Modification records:
———

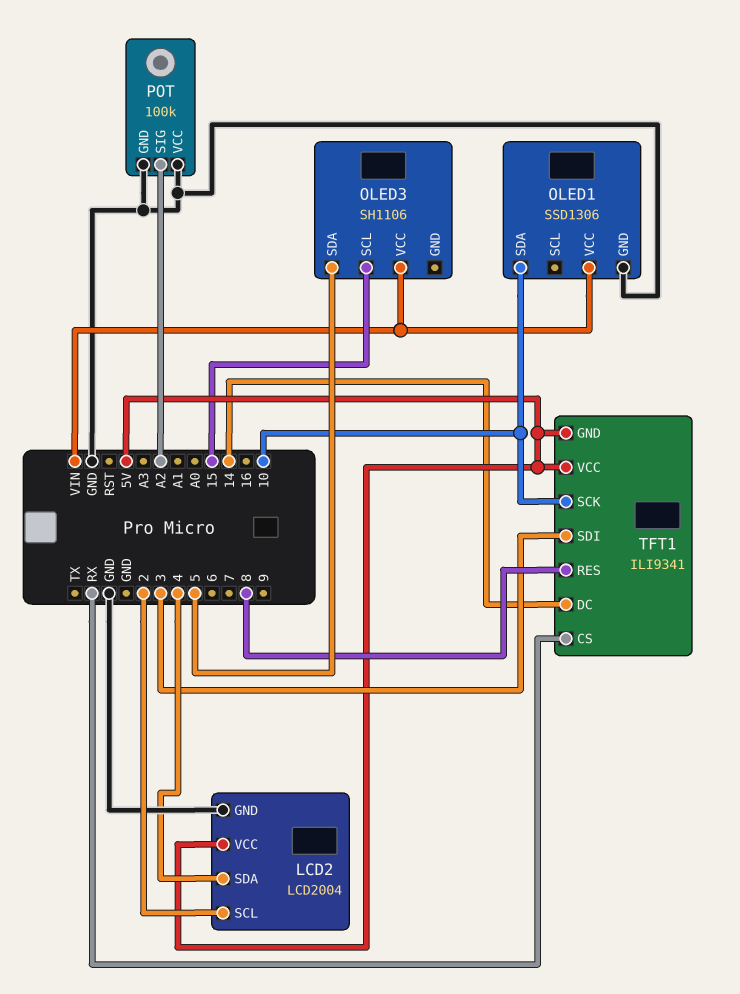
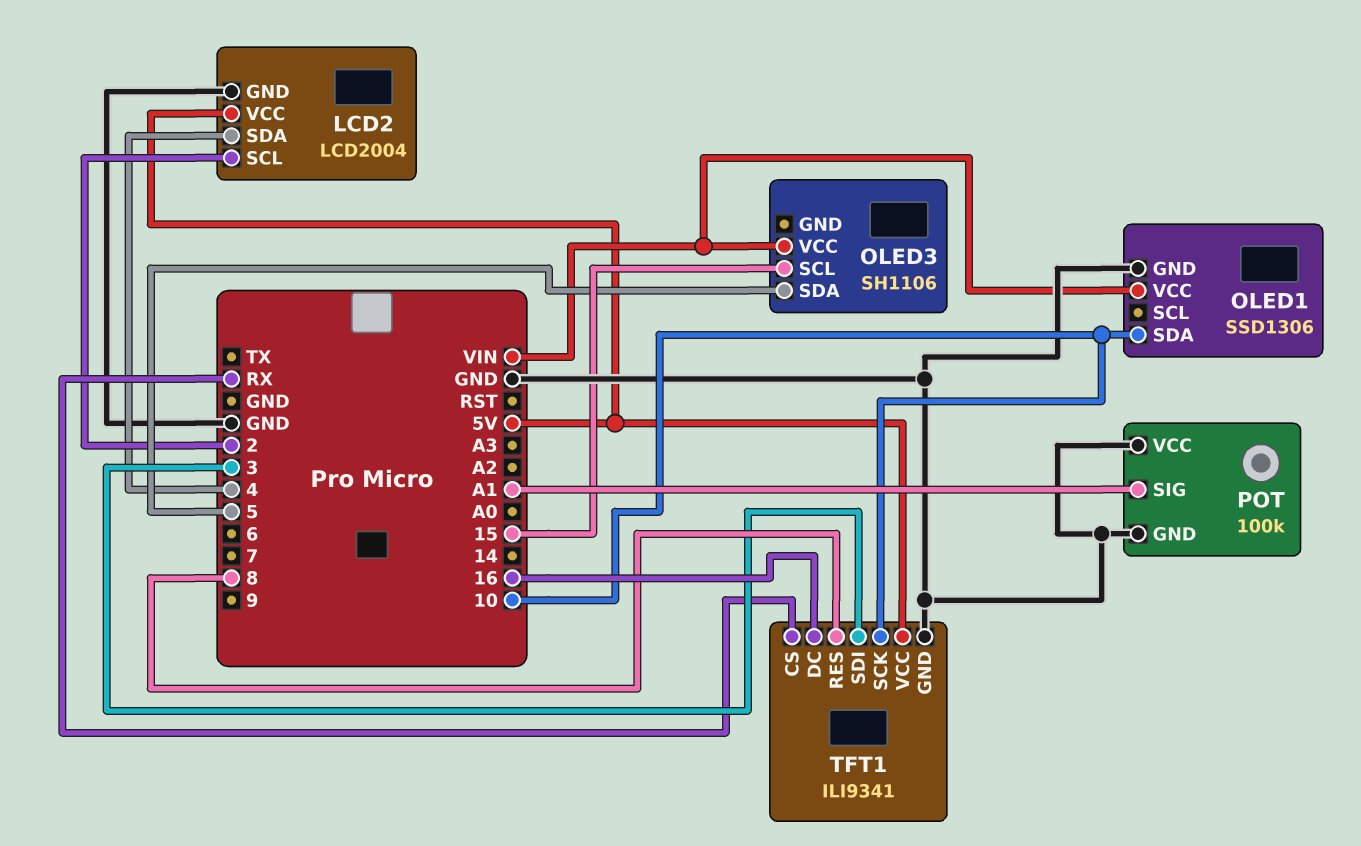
POT pin SIG: A2 -> A1
TFT1 pin DC: 14 -> 16
TFT1 pin GND: 5V -> GND

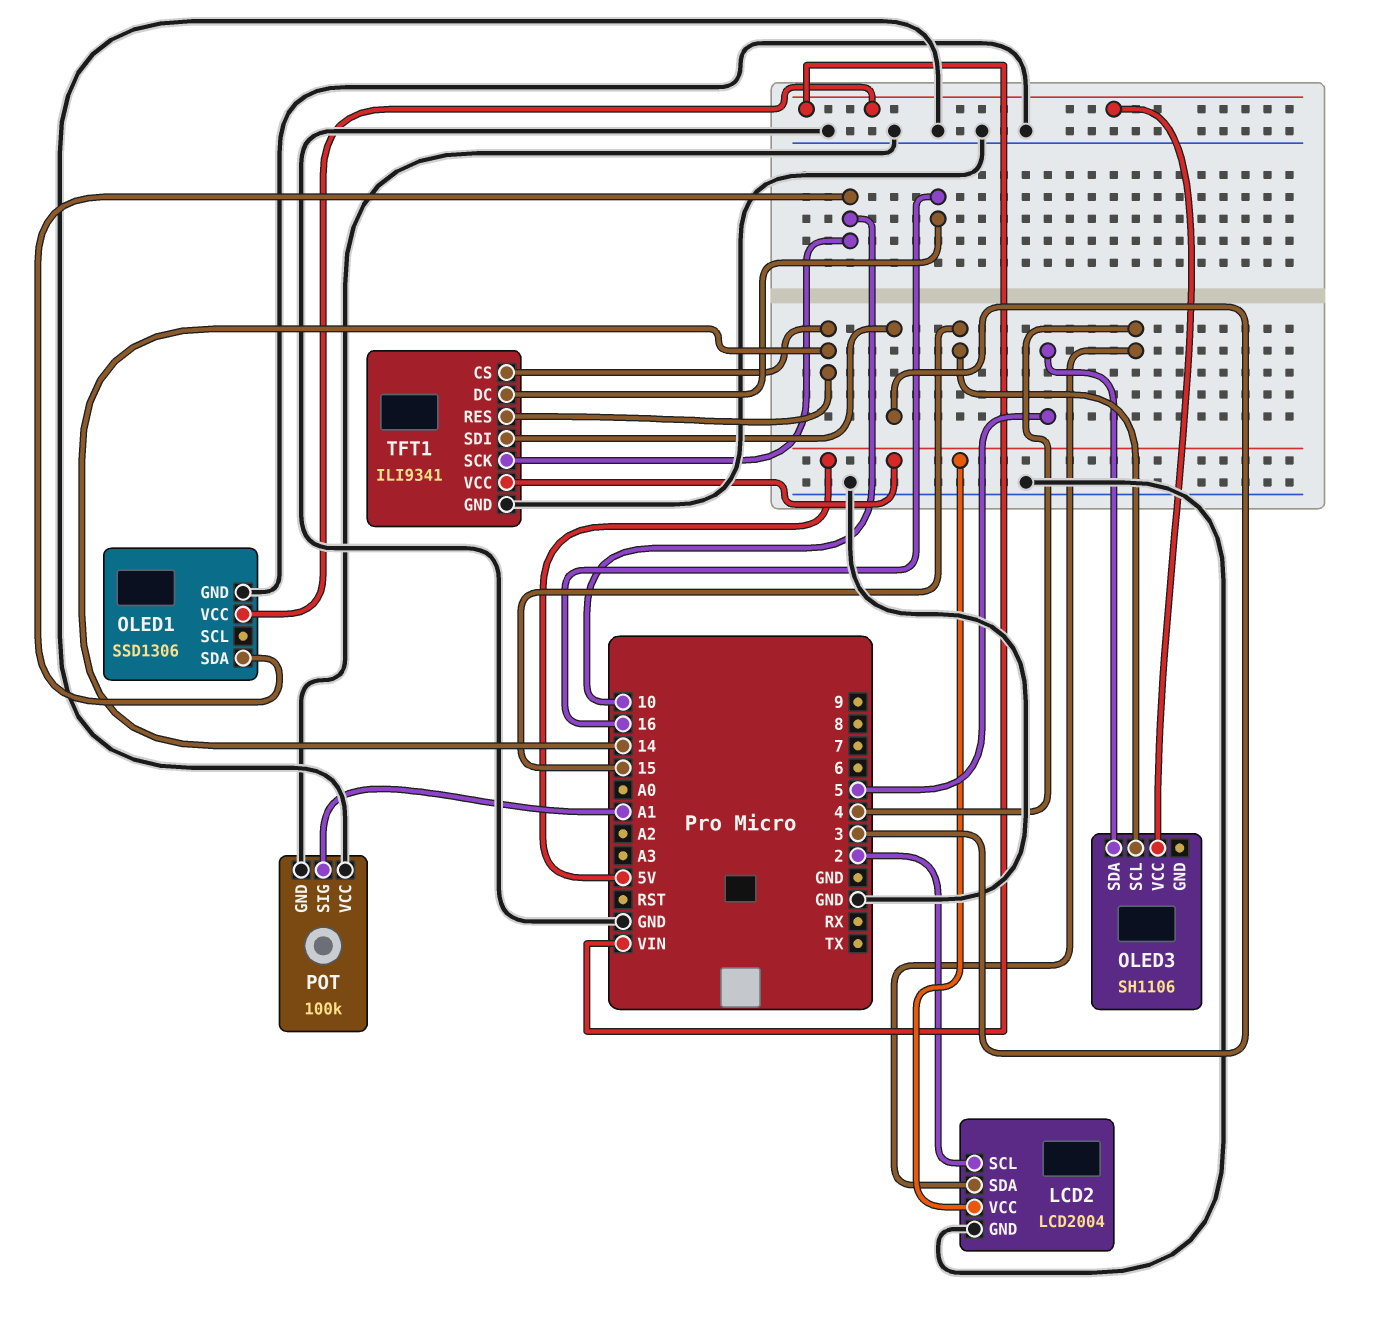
TFT1 pin CS: RX -> 14
TFT1 pin RES: 8 -> 14

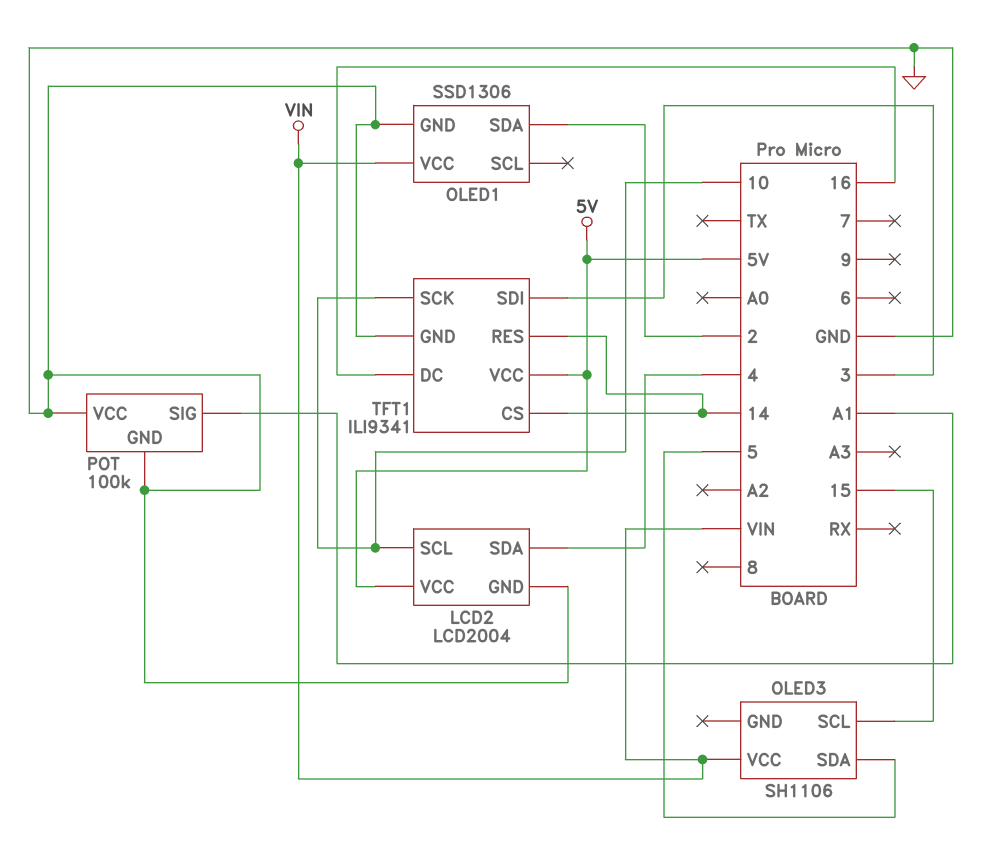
LCD2 pin SCL: 2 -> 10
OLED1 pin SDA: 10 -> 2

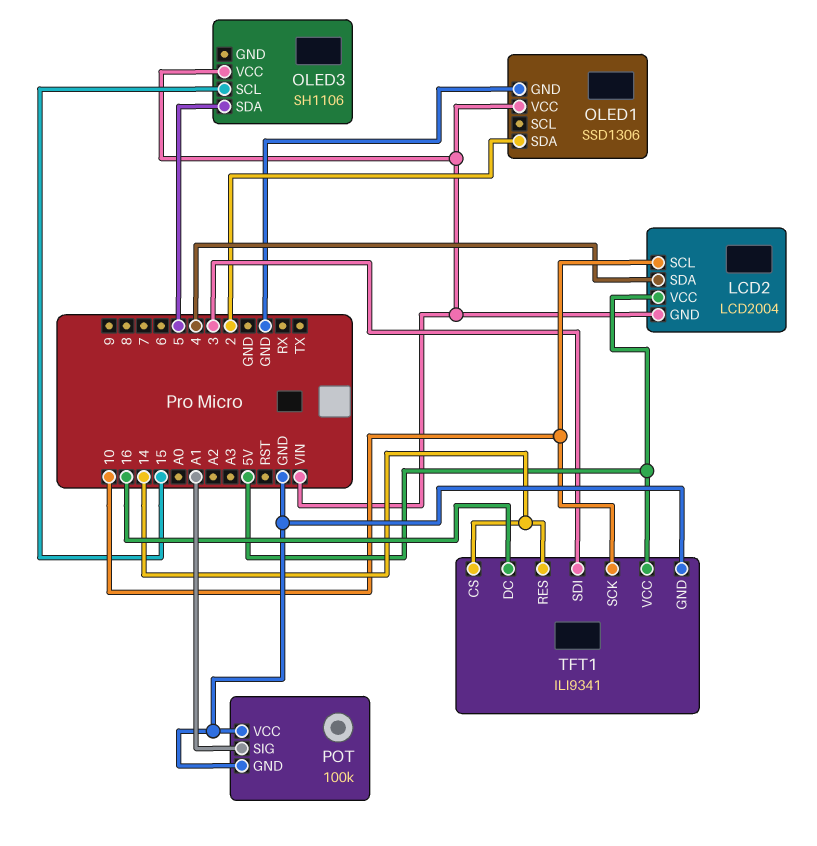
LCD2 pin GND: GND -> VIN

———

→ **What is needed**
What is needed is an exact copy of the entries above, with no images in it.

→ **The completed task**
POT pin SIG: A2 -> A1
TFT1 pin DC: 14 -> 16
TFT1 pin GND: 5V -> GND

TFT1 pin CS: RX -> 14
TFT1 pin RES: 8 -> 14

LCD2 pin SCL: 2 -> 10
OLED1 pin SDA: 10 -> 2

LCD2 pin GND: GND -> VIN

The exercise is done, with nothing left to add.